- Task to carry out -
The reply must contain exactly the lines below from the one with "red cross: (16, 73) -> (30, 95), turned 36" down to the one with "pink arrow: (199, 171)", both included, and nothing more; please omit the pictures.

- Provided information -

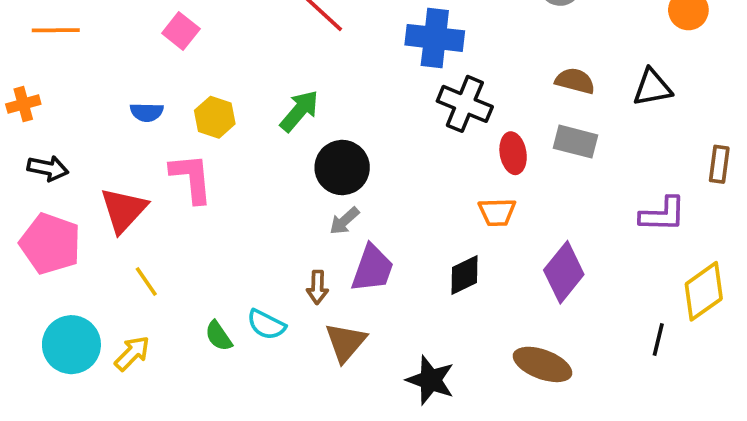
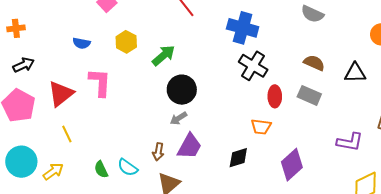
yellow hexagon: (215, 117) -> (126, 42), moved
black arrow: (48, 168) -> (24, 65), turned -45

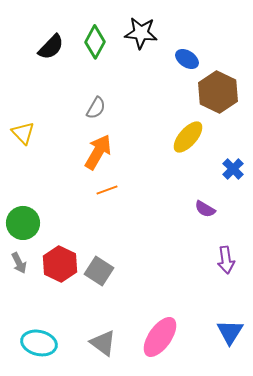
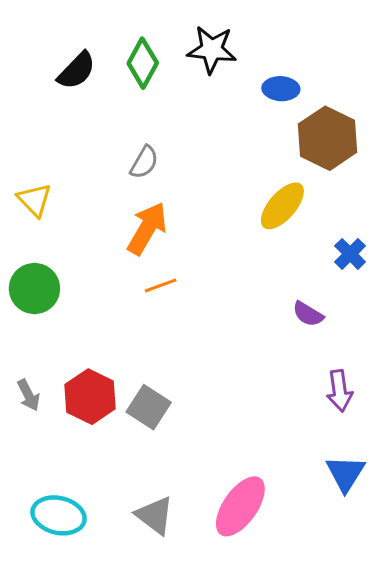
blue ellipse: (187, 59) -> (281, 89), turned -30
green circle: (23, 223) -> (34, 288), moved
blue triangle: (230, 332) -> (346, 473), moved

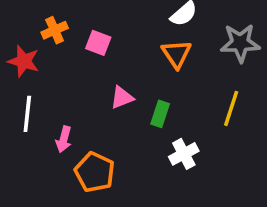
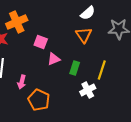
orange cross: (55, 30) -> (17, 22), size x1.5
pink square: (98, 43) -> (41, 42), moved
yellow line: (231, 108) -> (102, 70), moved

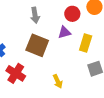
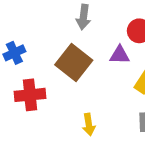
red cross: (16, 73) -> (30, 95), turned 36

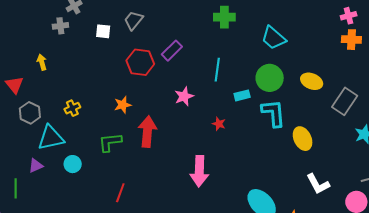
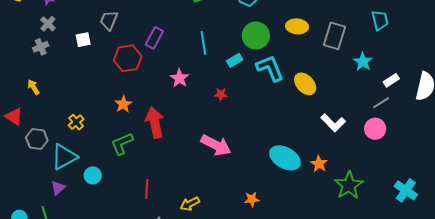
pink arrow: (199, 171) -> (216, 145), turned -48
* * *
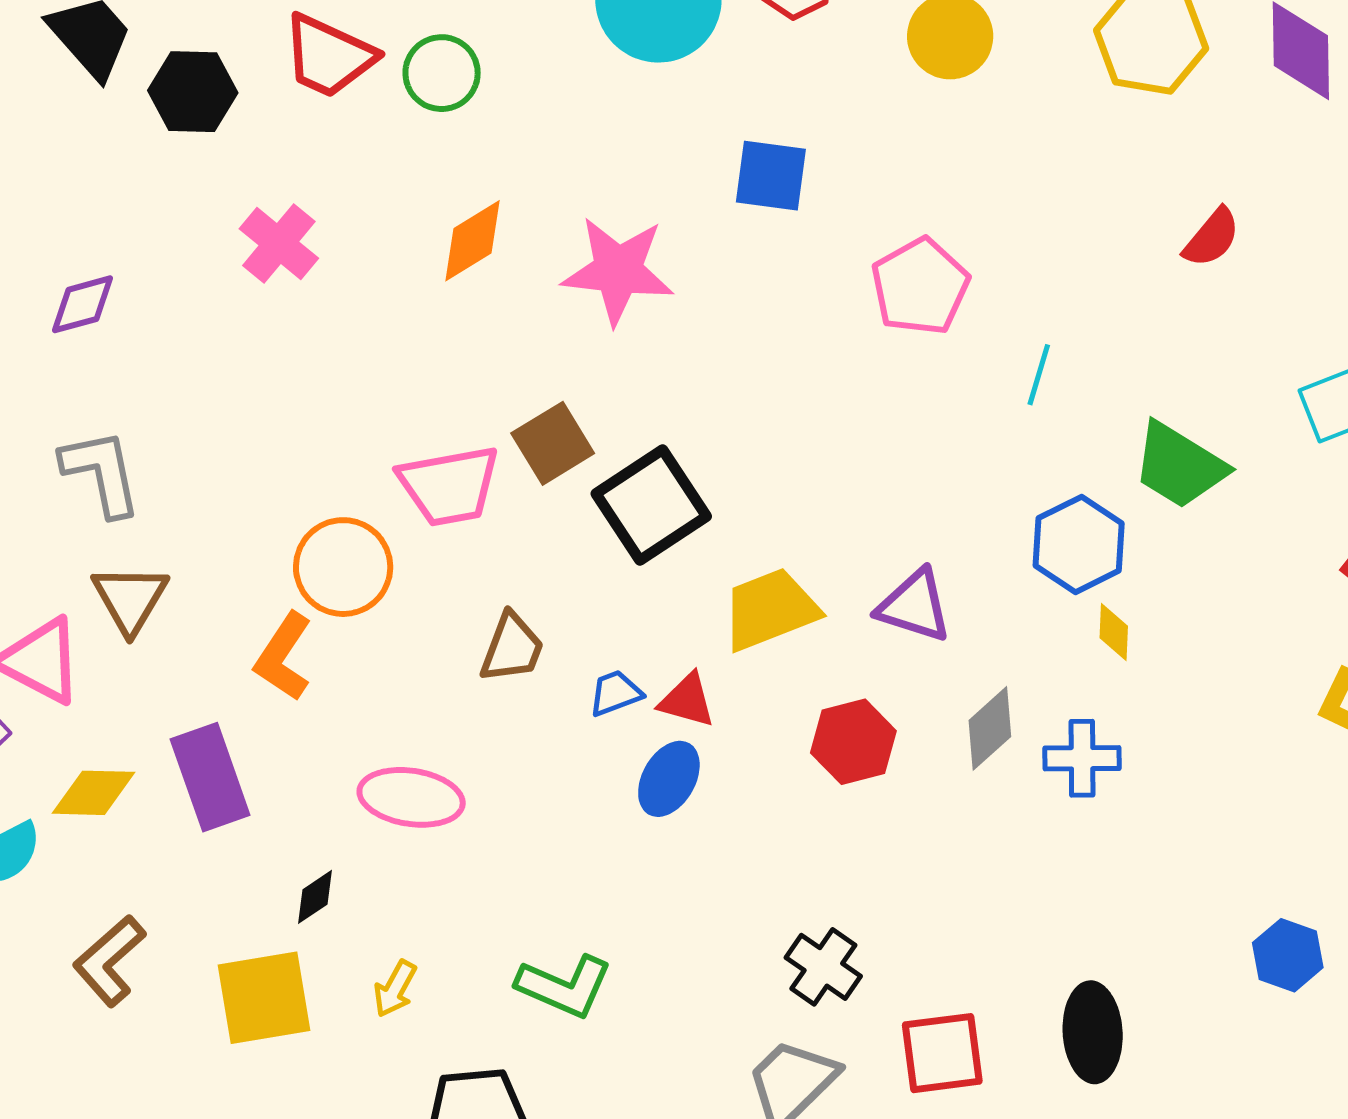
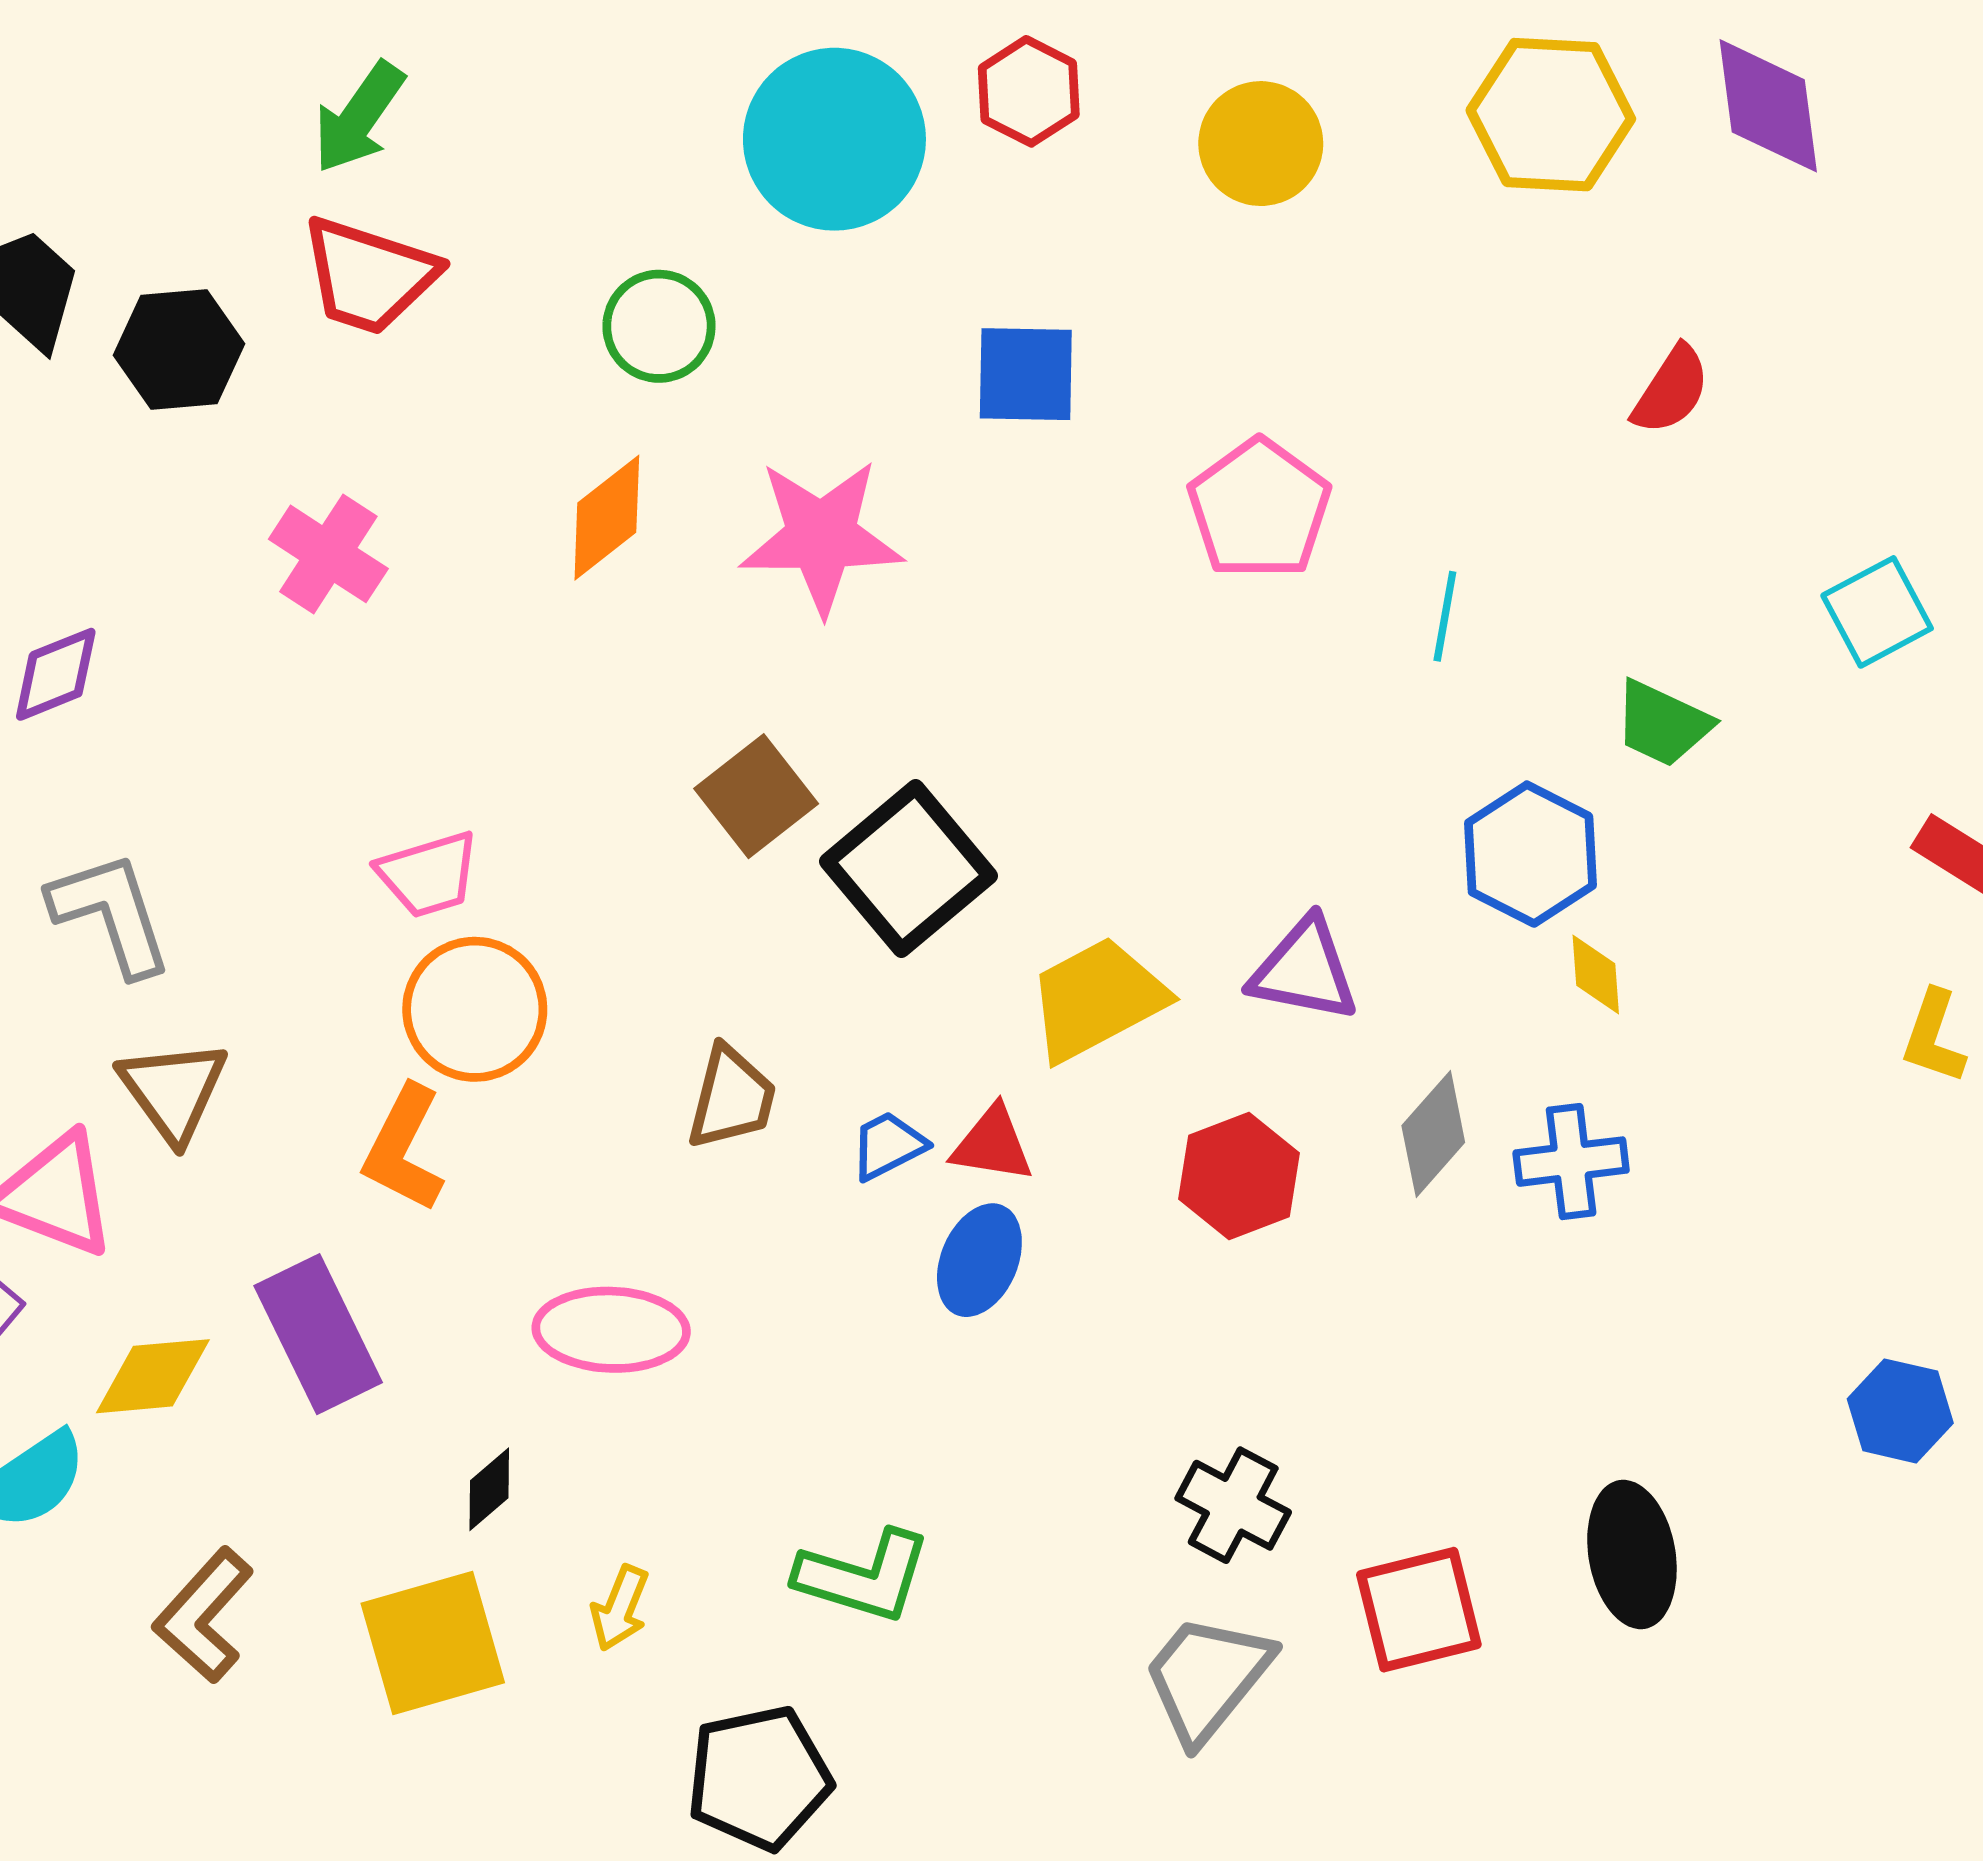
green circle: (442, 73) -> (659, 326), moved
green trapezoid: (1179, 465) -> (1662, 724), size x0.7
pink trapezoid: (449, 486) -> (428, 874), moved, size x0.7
* * *
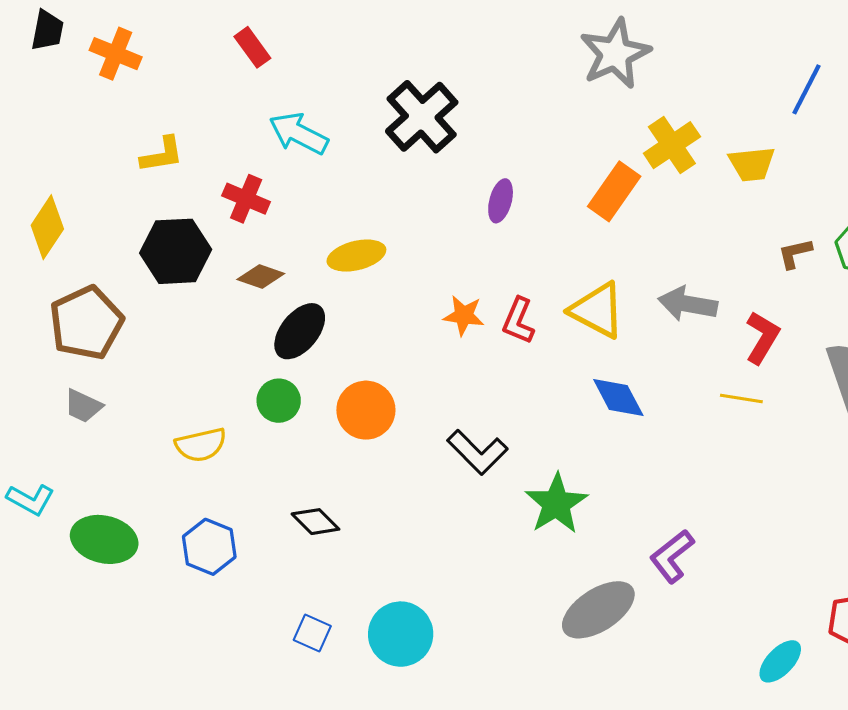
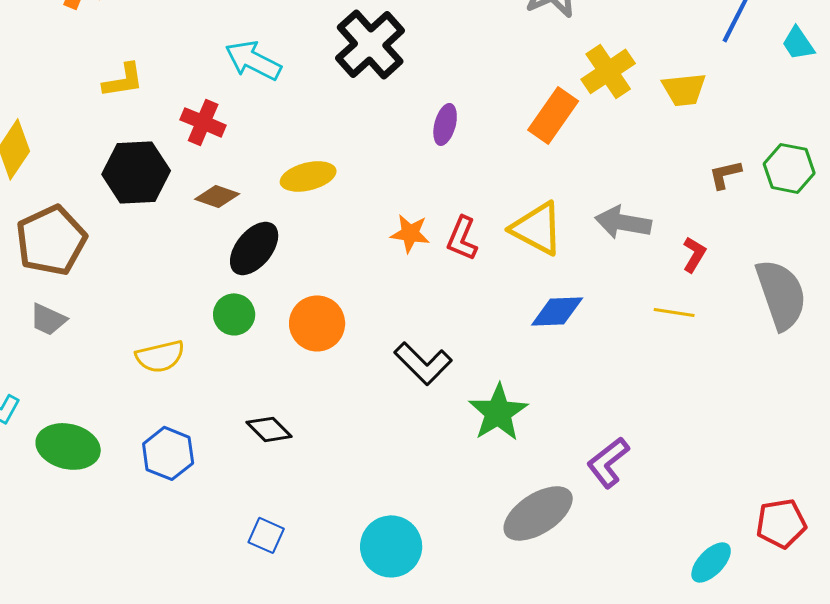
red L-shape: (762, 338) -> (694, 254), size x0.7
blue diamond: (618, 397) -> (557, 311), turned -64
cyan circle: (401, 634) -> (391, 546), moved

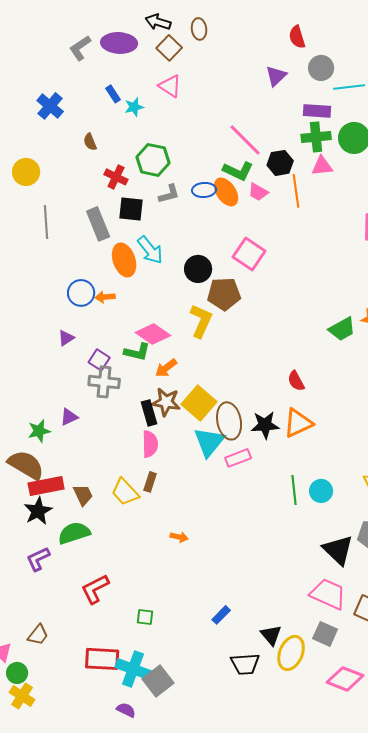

- Solved exercise -
red cross: (16, 73) -> (30, 95), turned 36

pink arrow: (199, 171) -> (216, 145), turned -48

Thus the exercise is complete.